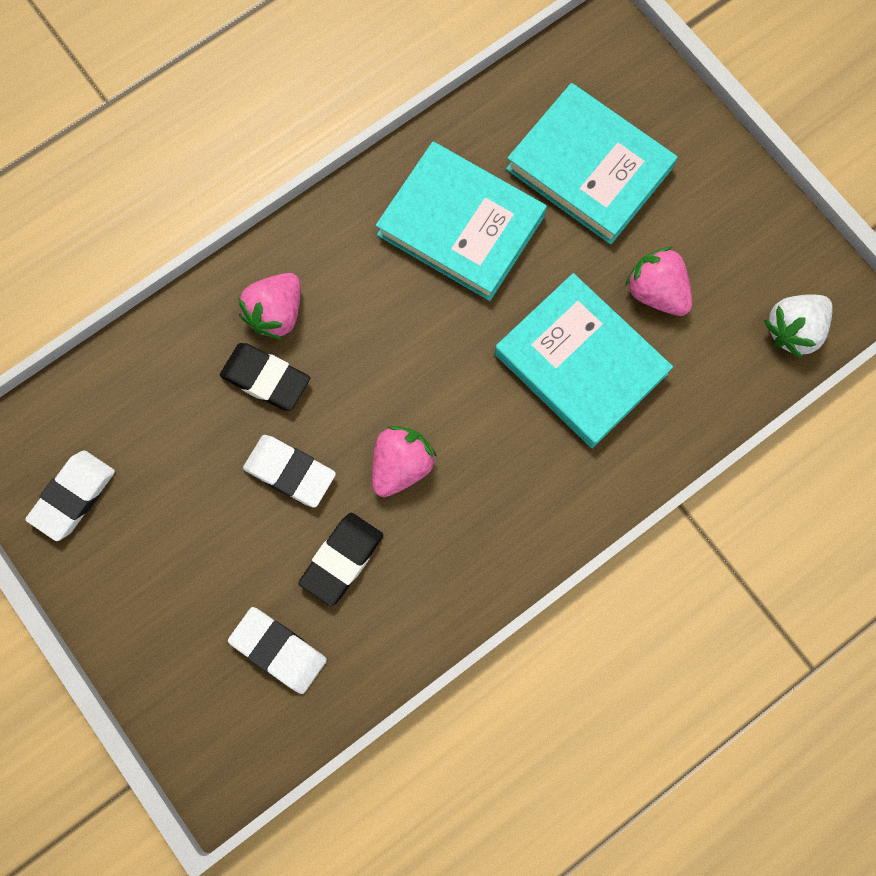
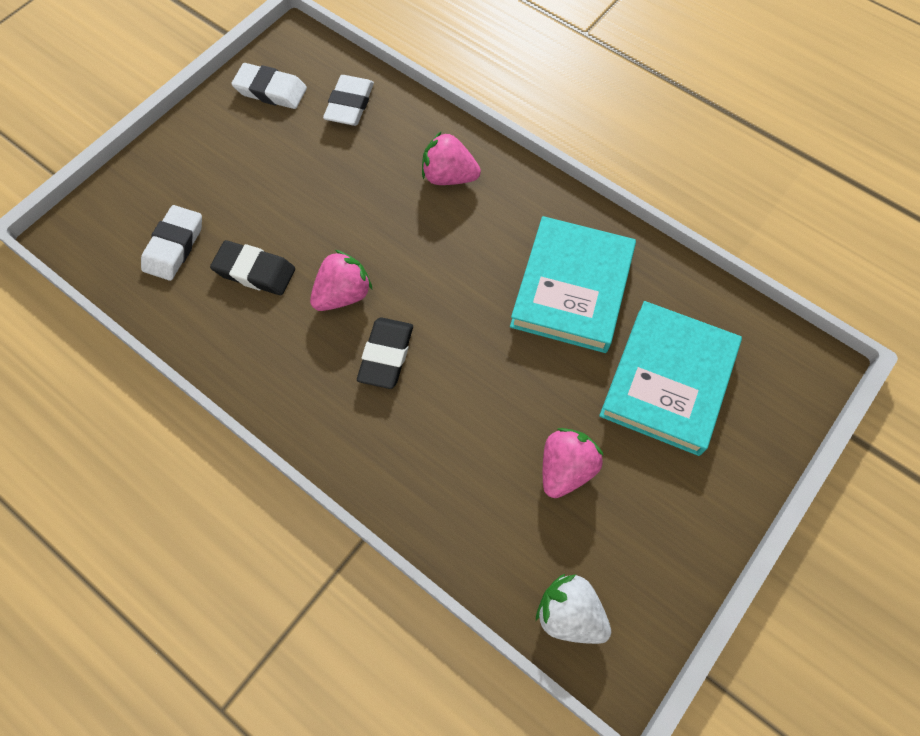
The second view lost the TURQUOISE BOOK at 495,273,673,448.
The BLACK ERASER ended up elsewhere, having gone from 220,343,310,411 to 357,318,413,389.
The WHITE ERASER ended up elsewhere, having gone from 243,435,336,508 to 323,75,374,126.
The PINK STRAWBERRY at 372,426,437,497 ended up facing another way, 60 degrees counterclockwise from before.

* * * * *

Your goal:
A single integer is the expected output: the number of lines in the data that include the word "ended".

The answer:
3